*** Opening of Supplied records ***

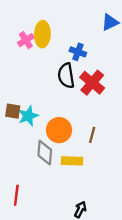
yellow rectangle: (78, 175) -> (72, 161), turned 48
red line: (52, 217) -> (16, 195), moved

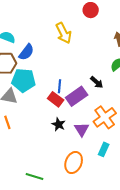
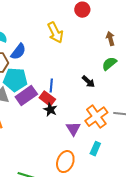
purple rectangle: (77, 96) -> (26, 96), moved
black star: (59, 124) -> (50, 110), moved

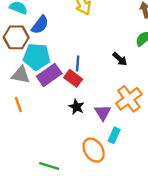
black star: (50, 110) -> (77, 107), moved
cyan rectangle: (95, 149) -> (114, 135), moved
orange ellipse: (65, 162) -> (94, 150), turned -55

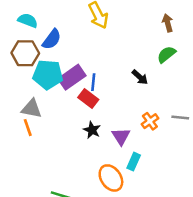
gray triangle: (21, 75) -> (32, 109), moved
purple rectangle: (49, 75) -> (72, 77), moved
orange cross: (129, 99) -> (150, 121), size x0.6

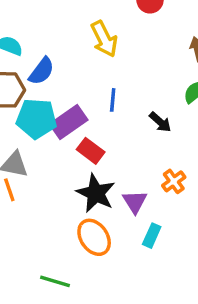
blue line: (93, 82) -> (113, 100), moved
black star: (92, 130) -> (96, 193), size x1.6
orange ellipse: (111, 178) -> (94, 237), moved

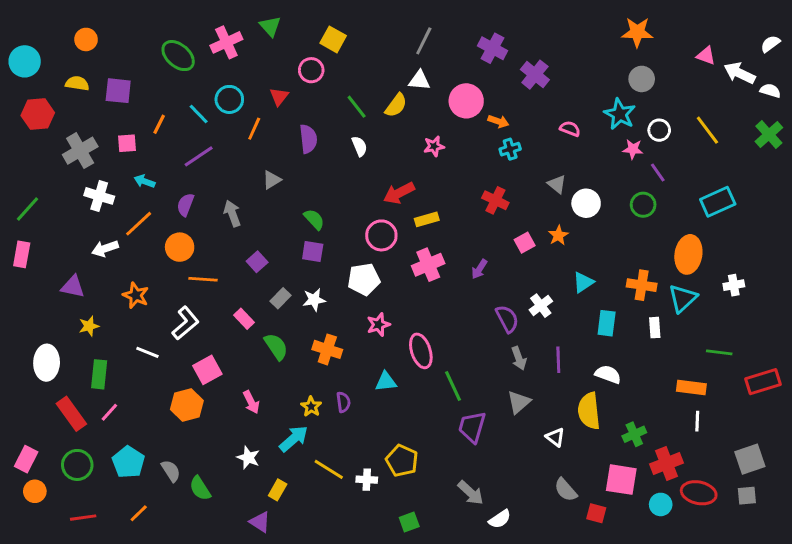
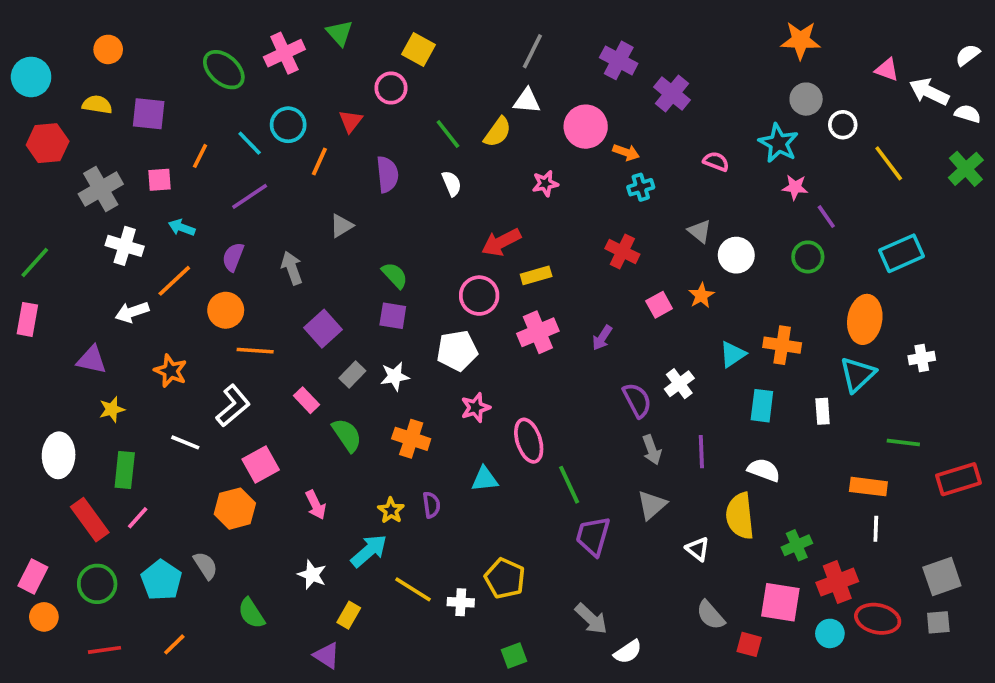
white circle: (659, 130) -> (843, 125), moved
purple square: (257, 262) -> (323, 329), size x1.4
orange cross: (642, 285) -> (782, 345), moved
gray semicircle: (171, 471) -> (205, 565), moved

*** Close of Supplied records ***

> [What you will do] Please write out, word for word, each line from the one with "orange cross: (129, 99)" to the last line of the data, keeping both ends and omitting pictures.

> [Task solution]
orange cross: (129, 99) -> (150, 121), size x0.6

blue line: (93, 82) -> (113, 100), moved
black star: (92, 130) -> (96, 193), size x1.6
orange ellipse: (111, 178) -> (94, 237), moved

white circle: (659, 130) -> (843, 125), moved
purple square: (257, 262) -> (323, 329), size x1.4
orange cross: (642, 285) -> (782, 345), moved
gray semicircle: (171, 471) -> (205, 565), moved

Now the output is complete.